== Task instructions ==
Would you please transcribe, exactly as written, the lines of the entries below starting at the one that holds "camera: 45 degrees right, 15 degrees up" and ending at the one that holds "(501, 360) = (242, 252): purple", both included?

== Source information ==
::::

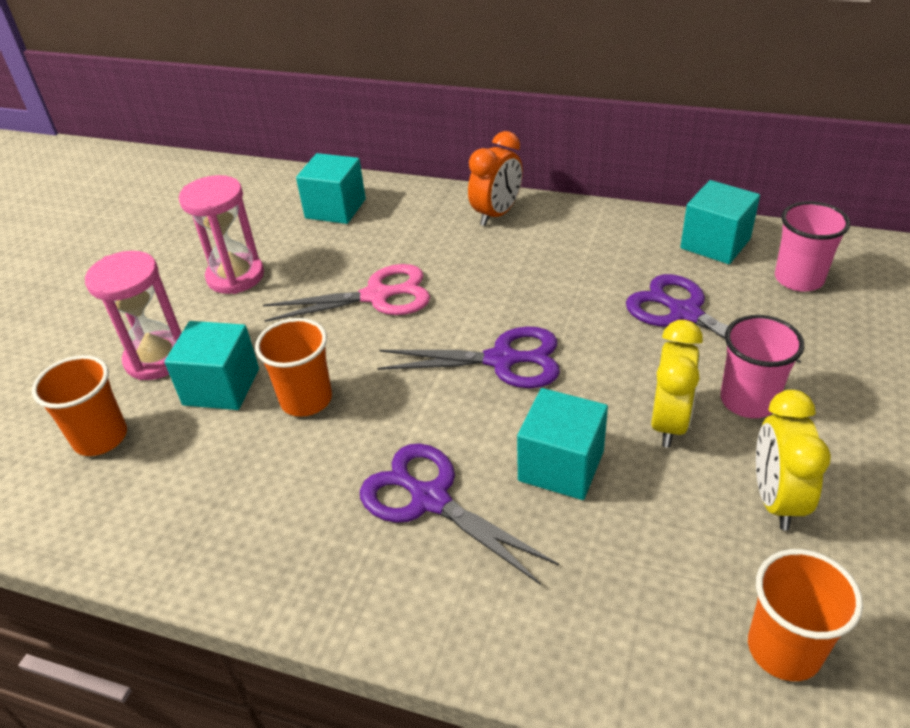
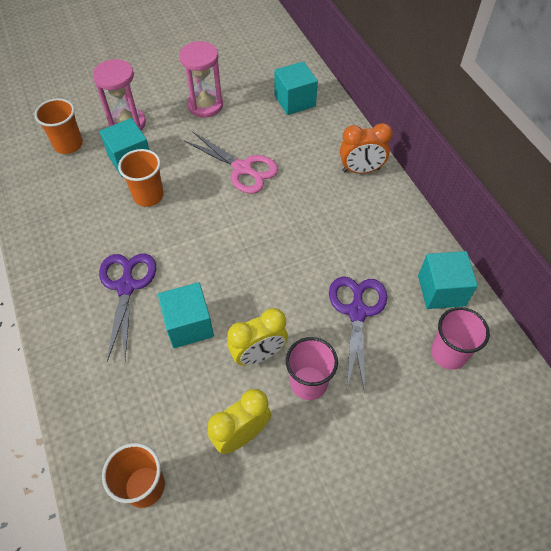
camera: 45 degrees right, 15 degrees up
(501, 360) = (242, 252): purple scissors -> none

::::

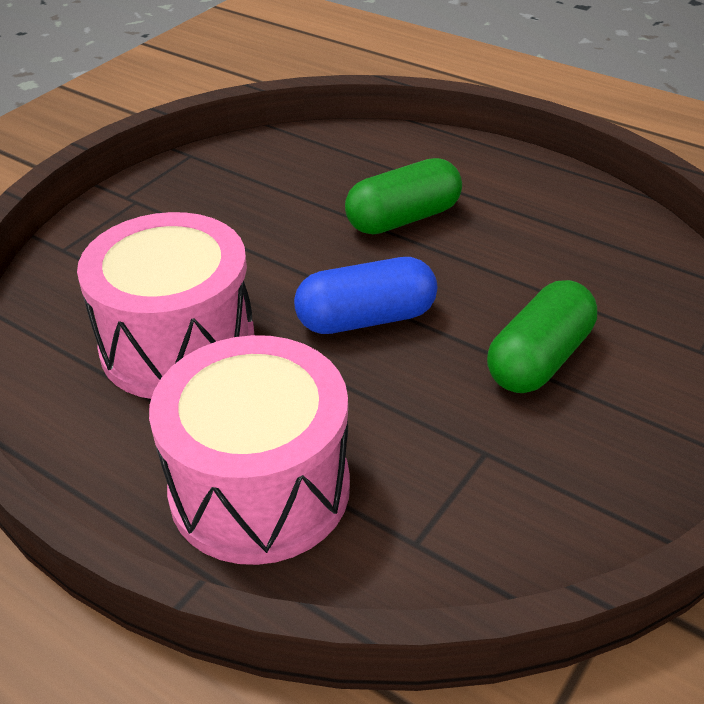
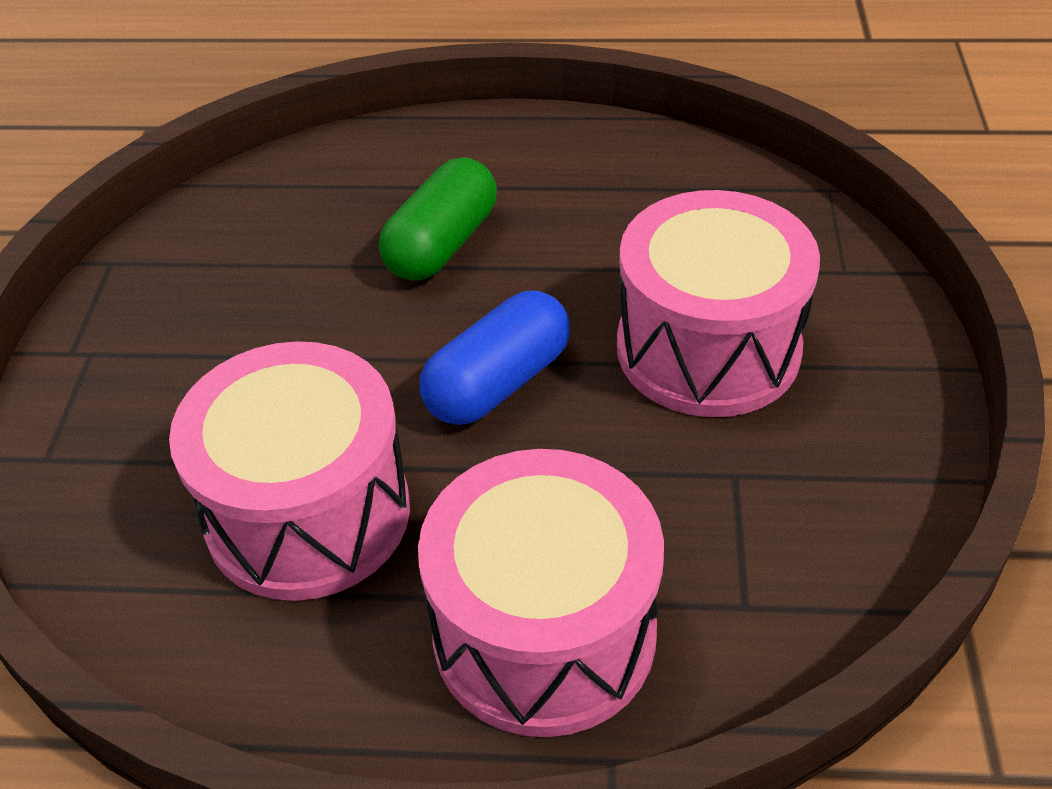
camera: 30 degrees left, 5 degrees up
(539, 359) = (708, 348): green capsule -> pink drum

::::

== Response to this task ==
camera: 45 degrees right, 15 degrees up
(501, 360) = (242, 252): purple scissors -> none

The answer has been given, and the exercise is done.